* _THE TASK_
The required result is the number of lines below that hold the word "trapezoid", stated without anything else.

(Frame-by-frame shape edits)
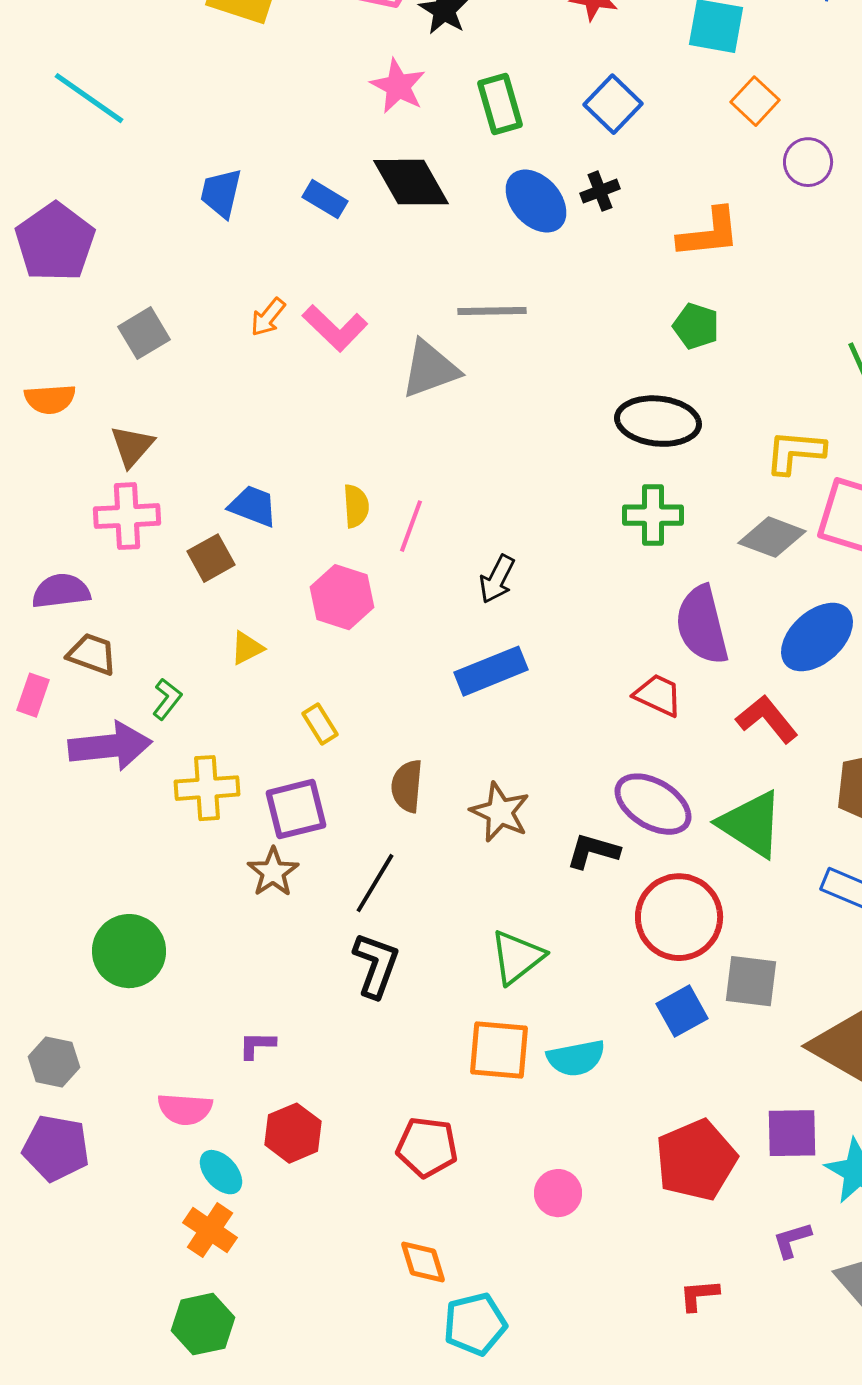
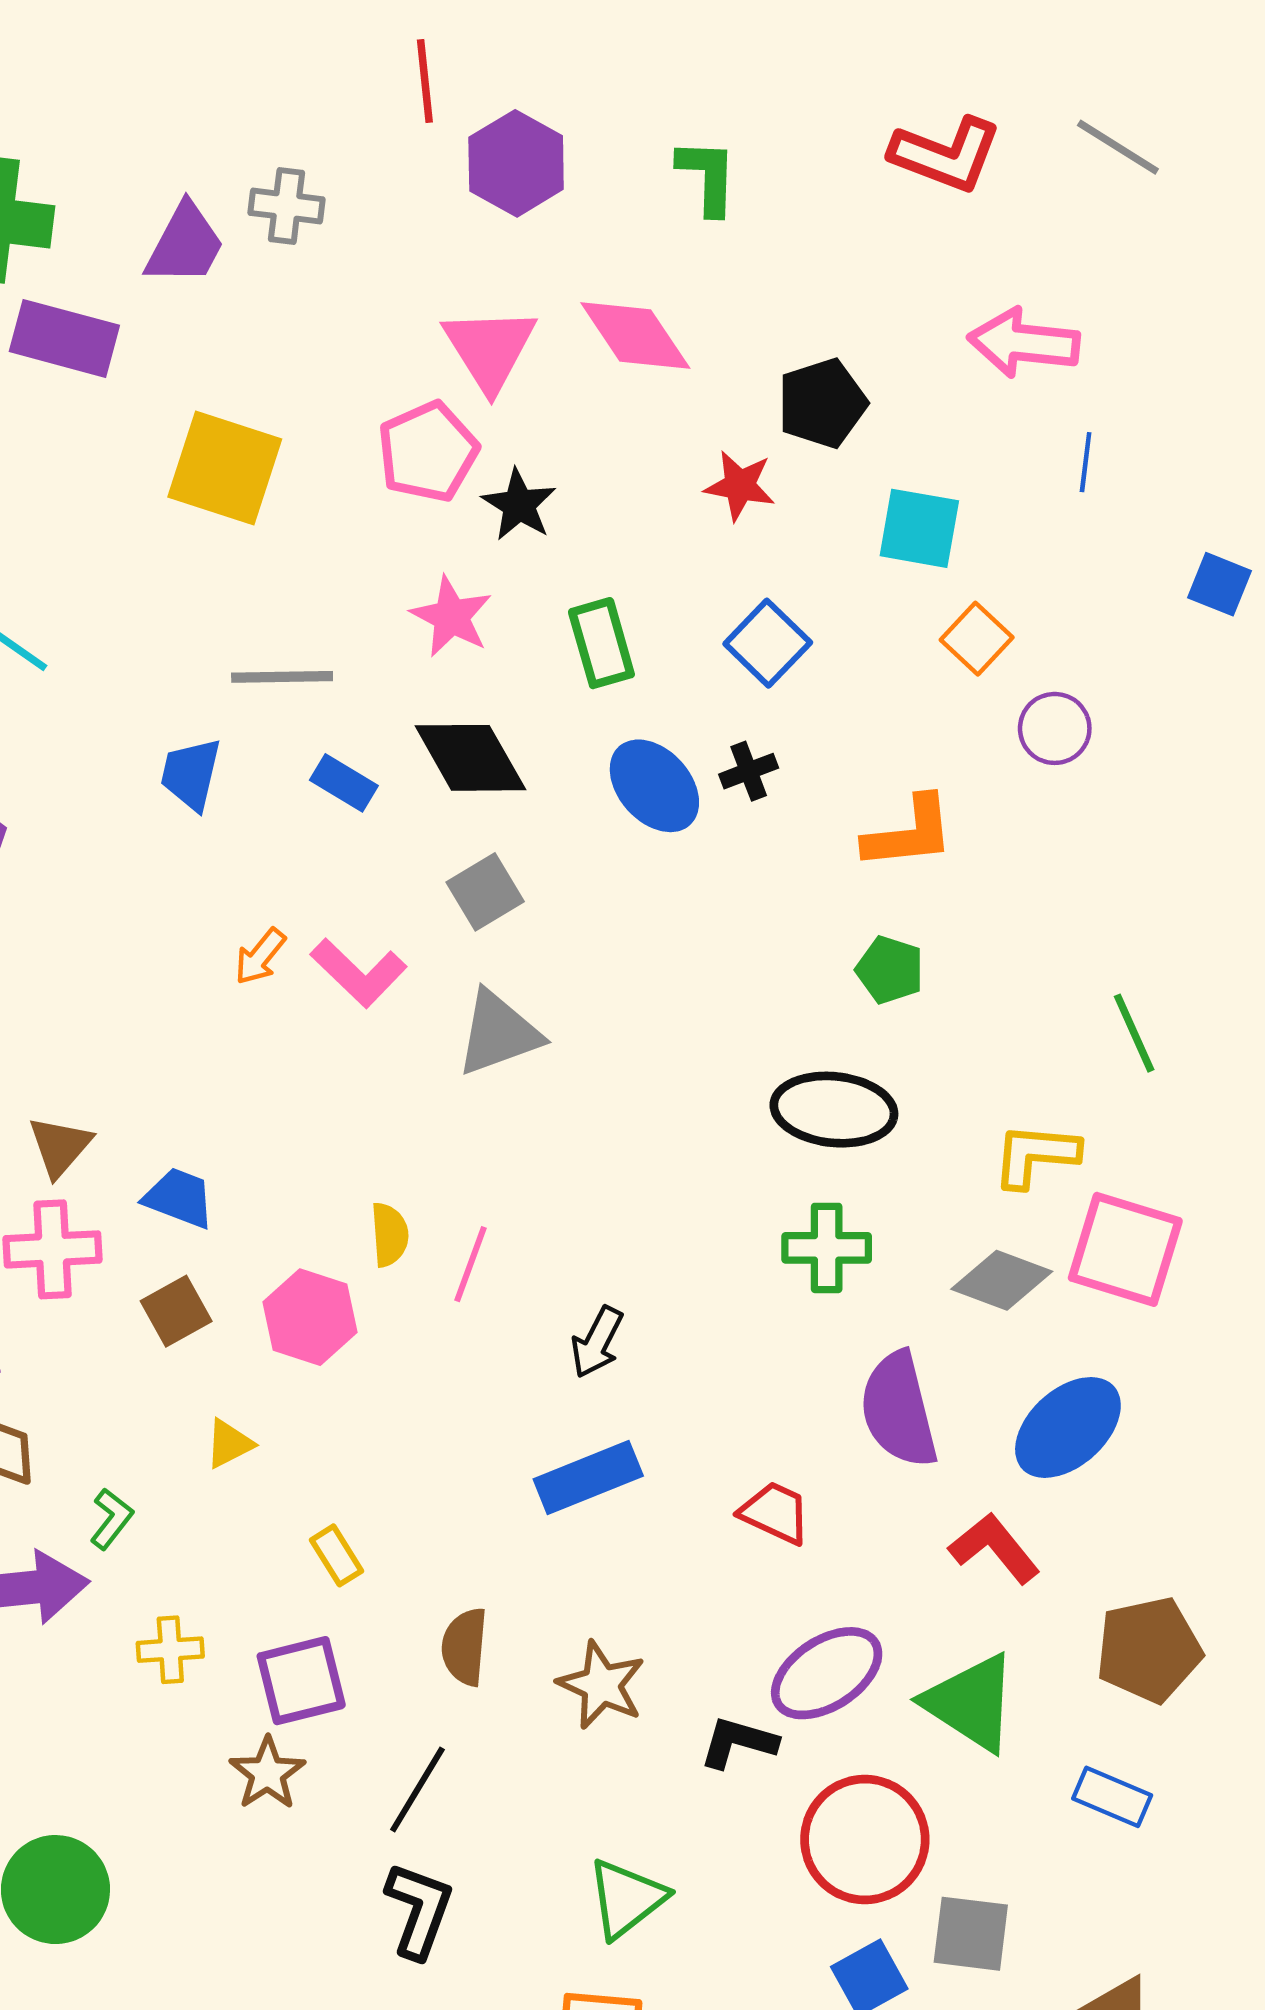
gray line: (492, 311) -> (282, 677), moved
gray square: (144, 333) -> (485, 892), moved
blue trapezoid: (253, 506) -> (179, 1198), moved
pink hexagon: (342, 597) -> (310, 1317), moved
red trapezoid: (658, 695) -> (775, 1513), moved
yellow cross: (207, 788) -> (170, 1650), size x0.7
purple ellipse: (653, 804) -> (827, 1673), turned -64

* _SOLUTION_
2